## The task
Transcribe all of the records exactly, leaving every line as it is.
Task input section start
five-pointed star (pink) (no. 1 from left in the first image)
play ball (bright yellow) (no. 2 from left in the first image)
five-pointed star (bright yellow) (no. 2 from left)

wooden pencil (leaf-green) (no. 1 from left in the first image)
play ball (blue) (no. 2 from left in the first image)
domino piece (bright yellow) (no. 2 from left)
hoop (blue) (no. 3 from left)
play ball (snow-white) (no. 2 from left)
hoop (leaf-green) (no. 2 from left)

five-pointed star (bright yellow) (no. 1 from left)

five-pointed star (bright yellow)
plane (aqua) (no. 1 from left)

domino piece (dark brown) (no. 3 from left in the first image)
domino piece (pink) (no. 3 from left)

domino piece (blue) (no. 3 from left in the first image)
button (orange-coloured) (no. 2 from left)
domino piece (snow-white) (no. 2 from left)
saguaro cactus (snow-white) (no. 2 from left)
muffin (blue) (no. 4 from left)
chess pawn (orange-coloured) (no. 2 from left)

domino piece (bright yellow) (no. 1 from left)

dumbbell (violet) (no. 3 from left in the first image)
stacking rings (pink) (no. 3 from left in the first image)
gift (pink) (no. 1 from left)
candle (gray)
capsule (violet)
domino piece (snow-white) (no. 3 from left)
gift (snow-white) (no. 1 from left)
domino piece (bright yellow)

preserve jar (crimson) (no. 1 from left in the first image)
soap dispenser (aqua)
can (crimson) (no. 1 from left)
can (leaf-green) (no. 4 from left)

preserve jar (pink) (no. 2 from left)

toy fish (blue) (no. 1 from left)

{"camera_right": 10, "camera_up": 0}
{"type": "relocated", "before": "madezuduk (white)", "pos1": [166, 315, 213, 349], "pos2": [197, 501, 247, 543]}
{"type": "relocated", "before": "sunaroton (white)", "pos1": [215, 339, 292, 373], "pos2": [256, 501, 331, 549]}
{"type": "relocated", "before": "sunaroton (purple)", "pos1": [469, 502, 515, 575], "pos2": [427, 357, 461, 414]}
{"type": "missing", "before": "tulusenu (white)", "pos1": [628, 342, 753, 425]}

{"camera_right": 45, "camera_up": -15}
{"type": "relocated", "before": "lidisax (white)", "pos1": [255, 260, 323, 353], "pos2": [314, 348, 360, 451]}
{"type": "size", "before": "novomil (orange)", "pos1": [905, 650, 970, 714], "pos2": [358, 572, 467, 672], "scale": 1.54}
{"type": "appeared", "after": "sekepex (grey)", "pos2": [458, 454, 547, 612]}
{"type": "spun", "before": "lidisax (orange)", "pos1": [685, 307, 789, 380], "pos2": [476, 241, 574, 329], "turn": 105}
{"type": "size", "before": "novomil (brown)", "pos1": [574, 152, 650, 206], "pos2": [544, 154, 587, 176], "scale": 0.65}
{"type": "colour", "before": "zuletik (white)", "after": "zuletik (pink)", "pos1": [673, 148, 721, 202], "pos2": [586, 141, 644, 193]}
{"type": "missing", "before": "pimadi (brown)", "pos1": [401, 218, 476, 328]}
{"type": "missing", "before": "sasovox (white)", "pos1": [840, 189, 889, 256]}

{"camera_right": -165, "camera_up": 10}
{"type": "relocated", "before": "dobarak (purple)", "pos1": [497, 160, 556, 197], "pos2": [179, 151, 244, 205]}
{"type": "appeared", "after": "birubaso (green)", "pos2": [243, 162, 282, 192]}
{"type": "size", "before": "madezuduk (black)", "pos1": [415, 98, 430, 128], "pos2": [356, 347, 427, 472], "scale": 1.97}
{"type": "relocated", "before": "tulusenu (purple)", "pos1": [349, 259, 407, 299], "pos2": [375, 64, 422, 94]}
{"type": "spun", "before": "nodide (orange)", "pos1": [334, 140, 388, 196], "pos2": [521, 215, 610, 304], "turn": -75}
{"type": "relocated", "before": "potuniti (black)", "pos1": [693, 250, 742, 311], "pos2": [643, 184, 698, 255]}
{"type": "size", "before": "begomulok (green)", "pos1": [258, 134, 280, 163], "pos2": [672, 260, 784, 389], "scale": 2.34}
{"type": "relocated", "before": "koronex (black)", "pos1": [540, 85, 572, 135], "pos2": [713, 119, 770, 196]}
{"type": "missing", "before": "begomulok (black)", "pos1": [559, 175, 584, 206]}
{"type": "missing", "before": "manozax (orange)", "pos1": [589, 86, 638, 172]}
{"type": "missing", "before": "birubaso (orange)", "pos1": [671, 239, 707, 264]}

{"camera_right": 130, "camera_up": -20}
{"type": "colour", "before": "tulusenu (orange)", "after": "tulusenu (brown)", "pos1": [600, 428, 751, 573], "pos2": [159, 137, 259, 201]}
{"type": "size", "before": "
Task input section end
## Answer box
five-pointed star (pink) (no. 1 from left in the first image)
play ball (bright yellow) (no. 2 from left in the first image)
five-pointed star (bright yellow) (no. 2 from left)

wooden pencil (leaf-green) (no. 1 from left in the first image)
play ball (blue) (no. 2 from left in the first image)
domino piece (bright yellow) (no. 2 from left)
hoop (blue) (no. 3 from left)
play ball (snow-white) (no. 2 from left)
hoop (leaf-green) (no. 2 from left)

five-pointed star (bright yellow) (no. 1 from left)

five-pointed star (bright yellow)
plane (aqua) (no. 1 from left)

domino piece (dark brown) (no. 3 from left in the first image)
domino piece (pink) (no. 3 from left)

domino piece (blue) (no. 3 from left in the first image)
button (orange-coloured) (no. 2 from left)
domino piece (snow-white) (no. 2 from left)
saguaro cactus (snow-white) (no. 2 from left)
muffin (blue) (no. 4 from left)
chess pawn (orange-coloured) (no. 2 from left)

domino piece (bright yellow) (no. 1 from left)

dumbbell (violet) (no. 3 from left in the first image)
stacking rings (pink) (no. 3 from left in the first image)
gift (pink) (no. 1 from left)
candle (gray)
capsule (violet)
domino piece (snow-white) (no. 3 from left)
gift (snow-white) (no. 1 from left)
domino piece (bright yellow)

preserve jar (crimson) (no. 1 from left in the first image)
soap dispenser (aqua)
can (crimson) (no. 1 from left)
can (leaf-green) (no. 4 from left)

preserve jar (pink) (no. 2 from left)

toy fish (blue) (no. 1 from left)

{"camera_right": 10, "camera_up": 0}
{"type": "relocated", "before": "madezuduk (white)", "pos1": [166, 315, 213, 349], "pos2": [197, 501, 247, 543]}
{"type": "relocated", "before": "sunaroton (white)", "pos1": [215, 339, 292, 373], "pos2": [256, 501, 331, 549]}
{"type": "relocated", "before": "sunaroton (purple)", "pos1": [469, 502, 515, 575], "pos2": [427, 357, 461, 414]}
{"type": "missing", "before": "tulusenu (white)", "pos1": [628, 342, 753, 425]}

{"camera_right": 45, "camera_up": -15}
{"type": "relocated", "before": "lidisax (white)", "pos1": [255, 260, 323, 353], "pos2": [314, 348, 360, 451]}
{"type": "size", "before": "novomil (orange)", "pos1": [905, 650, 970, 714], "pos2": [358, 572, 467, 672], "scale": 1.54}
{"type": "appeared", "after": "sekepex (grey)", "pos2": [458, 454, 547, 612]}
{"type": "spun", "before": "lidisax (orange)", "pos1": [685, 307, 789, 380], "pos2": [476, 241, 574, 329], "turn": 105}
{"type": "size", "before": "novomil (brown)", "pos1": [574, 152, 650, 206], "pos2": [544, 154, 587, 176], "scale": 0.65}
{"type": "colour", "before": "zuletik (white)", "after": "zuletik (pink)", "pos1": [673, 148, 721, 202], "pos2": [586, 141, 644, 193]}
{"type": "missing", "before": "pimadi (brown)", "pos1": [401, 218, 476, 328]}
{"type": "missing", "before": "sasovox (white)", "pos1": [840, 189, 889, 256]}

{"camera_right": -165, "camera_up": 10}
{"type": "relocated", "before": "dobarak (purple)", "pos1": [497, 160, 556, 197], "pos2": [179, 151, 244, 205]}
{"type": "appeared", "after": "birubaso (green)", "pos2": [243, 162, 282, 192]}
{"type": "size", "before": "madezuduk (black)", "pos1": [415, 98, 430, 128], "pos2": [356, 347, 427, 472], "scale": 1.97}
{"type": "relocated", "before": "tulusenu (purple)", "pos1": [349, 259, 407, 299], "pos2": [375, 64, 422, 94]}
{"type": "spun", "before": "nodide (orange)", "pos1": [334, 140, 388, 196], "pos2": [521, 215, 610, 304], "turn": -75}
{"type": "relocated", "before": "potuniti (black)", "pos1": [693, 250, 742, 311], "pos2": [643, 184, 698, 255]}
{"type": "size", "before": "begomulok (green)", "pos1": [258, 134, 280, 163], "pos2": [672, 260, 784, 389], "scale": 2.34}
{"type": "relocated", "before": "koronex (black)", "pos1": [540, 85, 572, 135], "pos2": [713, 119, 770, 196]}
{"type": "missing", "before": "begomulok (black)", "pos1": [559, 175, 584, 206]}
{"type": "missing", "before": "manozax (orange)", "pos1": [589, 86, 638, 172]}
{"type": "missing", "before": "birubaso (orange)", "pos1": [671, 239, 707, 264]}

{"camera_right": 130, "camera_up": -20}
{"type": "colour", "before": "tulusenu (orange)", "after": "tulusenu (brown)", "pos1": [600, 428, 751, 573], "pos2": [159, 137, 259, 201]}
{"type": "size", "before": "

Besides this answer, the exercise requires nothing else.